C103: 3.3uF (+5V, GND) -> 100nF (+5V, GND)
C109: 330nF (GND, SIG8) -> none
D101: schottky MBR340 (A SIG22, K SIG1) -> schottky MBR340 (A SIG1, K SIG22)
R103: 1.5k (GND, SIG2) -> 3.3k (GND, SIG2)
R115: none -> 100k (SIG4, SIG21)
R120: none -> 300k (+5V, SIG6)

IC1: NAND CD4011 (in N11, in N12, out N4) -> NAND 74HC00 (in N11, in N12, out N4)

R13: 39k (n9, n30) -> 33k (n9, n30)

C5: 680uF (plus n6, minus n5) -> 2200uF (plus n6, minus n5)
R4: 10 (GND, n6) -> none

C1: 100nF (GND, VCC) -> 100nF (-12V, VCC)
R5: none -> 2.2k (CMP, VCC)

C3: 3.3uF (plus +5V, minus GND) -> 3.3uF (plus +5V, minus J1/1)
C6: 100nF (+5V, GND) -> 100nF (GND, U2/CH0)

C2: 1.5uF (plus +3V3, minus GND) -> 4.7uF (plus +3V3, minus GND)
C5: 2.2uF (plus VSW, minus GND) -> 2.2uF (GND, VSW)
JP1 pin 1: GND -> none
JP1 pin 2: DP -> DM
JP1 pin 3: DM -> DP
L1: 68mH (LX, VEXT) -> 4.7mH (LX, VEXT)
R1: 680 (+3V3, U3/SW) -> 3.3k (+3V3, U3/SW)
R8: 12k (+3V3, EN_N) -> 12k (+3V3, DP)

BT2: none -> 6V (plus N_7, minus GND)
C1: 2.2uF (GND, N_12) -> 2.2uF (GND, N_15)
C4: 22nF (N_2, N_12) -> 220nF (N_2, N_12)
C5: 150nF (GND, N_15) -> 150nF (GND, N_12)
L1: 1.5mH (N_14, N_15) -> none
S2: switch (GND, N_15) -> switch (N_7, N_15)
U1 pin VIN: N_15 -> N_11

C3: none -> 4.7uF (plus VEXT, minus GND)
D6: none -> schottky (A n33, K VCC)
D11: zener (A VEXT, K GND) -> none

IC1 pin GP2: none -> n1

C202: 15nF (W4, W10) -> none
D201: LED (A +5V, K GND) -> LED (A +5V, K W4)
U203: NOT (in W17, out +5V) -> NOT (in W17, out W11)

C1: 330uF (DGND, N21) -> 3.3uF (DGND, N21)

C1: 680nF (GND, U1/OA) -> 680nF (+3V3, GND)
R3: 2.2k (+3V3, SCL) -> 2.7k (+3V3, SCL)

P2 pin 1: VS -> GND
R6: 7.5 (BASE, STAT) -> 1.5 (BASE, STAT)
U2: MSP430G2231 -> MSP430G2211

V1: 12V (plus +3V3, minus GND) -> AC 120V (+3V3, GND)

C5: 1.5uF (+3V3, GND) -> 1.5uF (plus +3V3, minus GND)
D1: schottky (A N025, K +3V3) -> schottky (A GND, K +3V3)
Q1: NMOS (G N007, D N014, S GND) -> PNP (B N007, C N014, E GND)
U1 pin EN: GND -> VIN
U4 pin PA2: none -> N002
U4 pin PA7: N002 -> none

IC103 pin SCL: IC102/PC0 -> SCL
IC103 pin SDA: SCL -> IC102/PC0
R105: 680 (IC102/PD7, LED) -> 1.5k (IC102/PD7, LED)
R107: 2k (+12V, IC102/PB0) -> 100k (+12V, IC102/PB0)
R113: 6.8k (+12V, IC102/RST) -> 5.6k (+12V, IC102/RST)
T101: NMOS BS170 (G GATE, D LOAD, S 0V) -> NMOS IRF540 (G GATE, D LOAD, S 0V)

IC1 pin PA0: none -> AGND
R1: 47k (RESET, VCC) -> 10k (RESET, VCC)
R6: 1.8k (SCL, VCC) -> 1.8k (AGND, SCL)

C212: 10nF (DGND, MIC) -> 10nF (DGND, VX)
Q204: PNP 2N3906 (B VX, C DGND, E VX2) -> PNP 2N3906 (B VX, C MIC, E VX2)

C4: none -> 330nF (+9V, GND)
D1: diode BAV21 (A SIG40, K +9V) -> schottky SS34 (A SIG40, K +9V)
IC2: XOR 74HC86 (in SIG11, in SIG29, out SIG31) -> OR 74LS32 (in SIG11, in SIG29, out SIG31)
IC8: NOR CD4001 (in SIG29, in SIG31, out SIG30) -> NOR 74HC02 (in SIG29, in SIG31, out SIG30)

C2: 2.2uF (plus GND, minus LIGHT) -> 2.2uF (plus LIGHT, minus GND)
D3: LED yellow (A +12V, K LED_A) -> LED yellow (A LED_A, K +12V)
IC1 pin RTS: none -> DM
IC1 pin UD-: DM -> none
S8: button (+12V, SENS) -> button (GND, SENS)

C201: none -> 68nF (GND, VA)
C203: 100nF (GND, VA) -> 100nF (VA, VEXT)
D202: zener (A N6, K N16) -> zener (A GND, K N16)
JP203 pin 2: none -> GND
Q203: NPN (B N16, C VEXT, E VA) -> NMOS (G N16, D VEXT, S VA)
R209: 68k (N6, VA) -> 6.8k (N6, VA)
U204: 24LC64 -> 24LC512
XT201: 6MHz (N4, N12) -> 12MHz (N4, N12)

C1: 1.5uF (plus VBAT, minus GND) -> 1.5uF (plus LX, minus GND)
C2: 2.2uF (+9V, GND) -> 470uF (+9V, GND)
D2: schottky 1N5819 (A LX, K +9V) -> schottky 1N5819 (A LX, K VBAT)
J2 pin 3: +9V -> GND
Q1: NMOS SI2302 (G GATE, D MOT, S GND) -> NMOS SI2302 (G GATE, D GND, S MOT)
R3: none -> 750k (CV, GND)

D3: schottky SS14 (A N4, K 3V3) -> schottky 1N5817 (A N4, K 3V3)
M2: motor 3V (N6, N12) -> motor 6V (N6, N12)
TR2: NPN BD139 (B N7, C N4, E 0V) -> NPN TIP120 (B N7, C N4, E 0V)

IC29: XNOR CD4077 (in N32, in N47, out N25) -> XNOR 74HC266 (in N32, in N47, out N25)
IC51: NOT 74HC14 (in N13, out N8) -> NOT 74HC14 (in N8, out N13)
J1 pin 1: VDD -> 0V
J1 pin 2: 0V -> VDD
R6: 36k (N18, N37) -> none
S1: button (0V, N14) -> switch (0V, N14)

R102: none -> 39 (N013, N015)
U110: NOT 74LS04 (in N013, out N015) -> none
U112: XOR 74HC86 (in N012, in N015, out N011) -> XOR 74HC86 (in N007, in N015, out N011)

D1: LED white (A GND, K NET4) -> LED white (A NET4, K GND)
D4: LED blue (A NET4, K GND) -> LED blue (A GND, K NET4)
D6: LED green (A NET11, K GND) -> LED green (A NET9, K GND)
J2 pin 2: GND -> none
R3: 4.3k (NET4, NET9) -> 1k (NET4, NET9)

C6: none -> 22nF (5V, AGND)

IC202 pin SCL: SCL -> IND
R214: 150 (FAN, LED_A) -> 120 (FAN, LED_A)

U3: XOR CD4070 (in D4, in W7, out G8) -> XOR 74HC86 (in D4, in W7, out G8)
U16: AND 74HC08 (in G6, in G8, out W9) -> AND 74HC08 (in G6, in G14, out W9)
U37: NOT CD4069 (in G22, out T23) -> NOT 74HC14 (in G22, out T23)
* * * * * * *
Only the lines containing "VBAT" are needed; copy each of them from the data.

**OUTPUT FOR THIS TASK**
C1: 1.5uF (plus VBAT, minus GND) -> 1.5uF (plus LX, minus GND)
D2: schottky 1N5819 (A LX, K +9V) -> schottky 1N5819 (A LX, K VBAT)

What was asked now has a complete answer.